<<<<

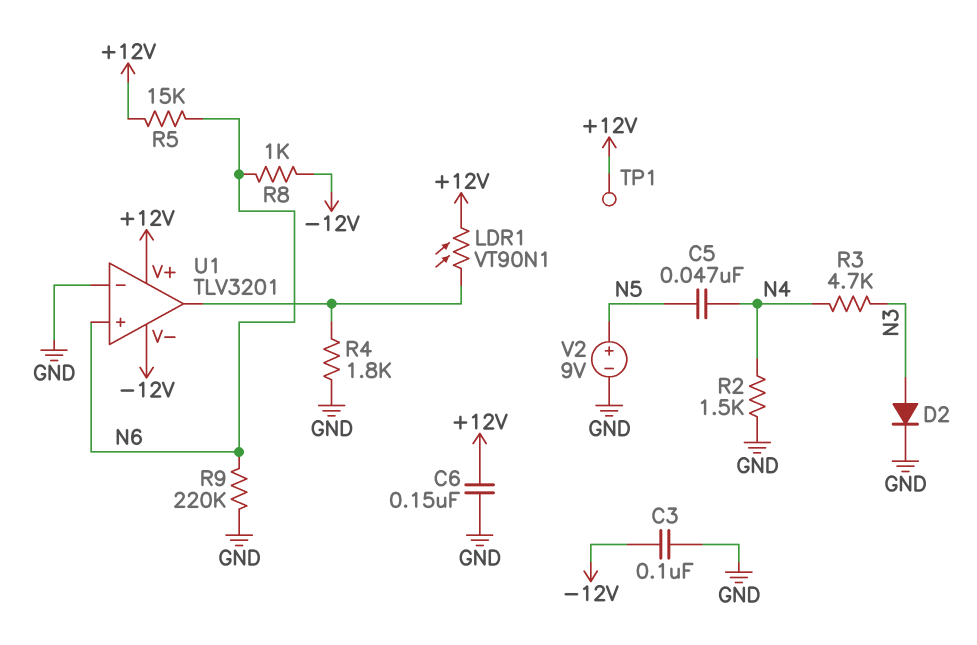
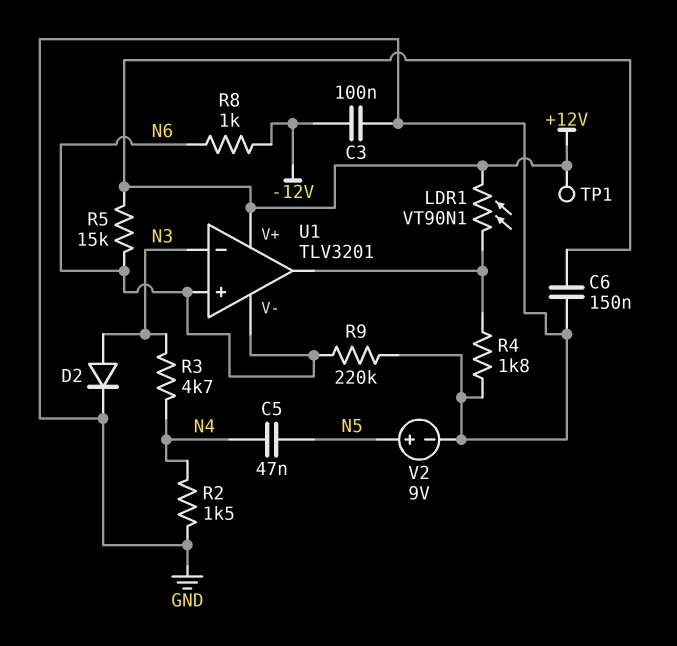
U1 pin V-: -12V -> N6
U1 pin in-: GND -> N3

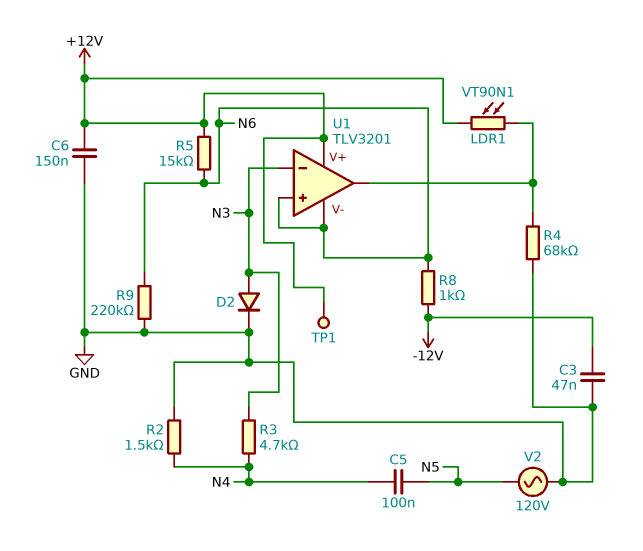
C3: 100nF (-12V, GND) -> 47nF (-12V, GND)
C5: 47nF (N4, N5) -> 100nF (N4, N5)
R4: 1.8k (GND, U1/out) -> 68k (GND, U1/out)
V2: 9V (plus N5, minus GND) -> AC 120V (GND, N5)

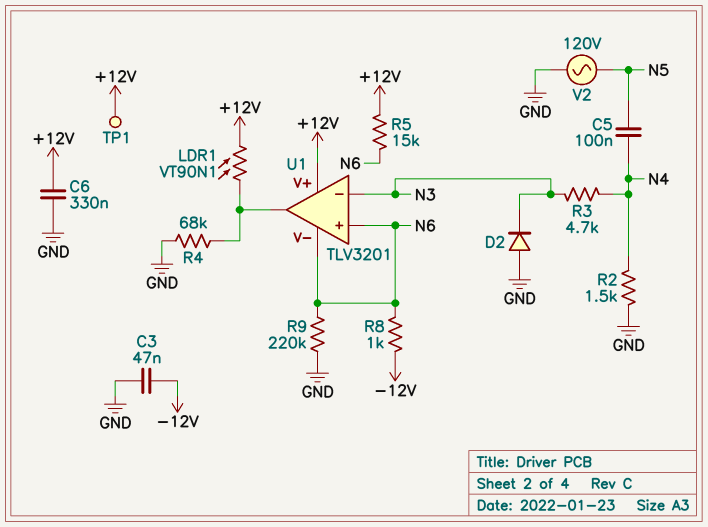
C6: 150nF (+12V, GND) -> 330nF (+12V, GND)
D2: diode (A N3, K GND) -> diode (A GND, K N3)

>>>>

** The task **
Go through the listing above and retype each line exactly, apart from the pictures.

** The answer **
U1 pin V-: -12V -> N6
U1 pin in-: GND -> N3

C3: 100nF (-12V, GND) -> 47nF (-12V, GND)
C5: 47nF (N4, N5) -> 100nF (N4, N5)
R4: 1.8k (GND, U1/out) -> 68k (GND, U1/out)
V2: 9V (plus N5, minus GND) -> AC 120V (GND, N5)

C6: 150nF (+12V, GND) -> 330nF (+12V, GND)
D2: diode (A N3, K GND) -> diode (A GND, K N3)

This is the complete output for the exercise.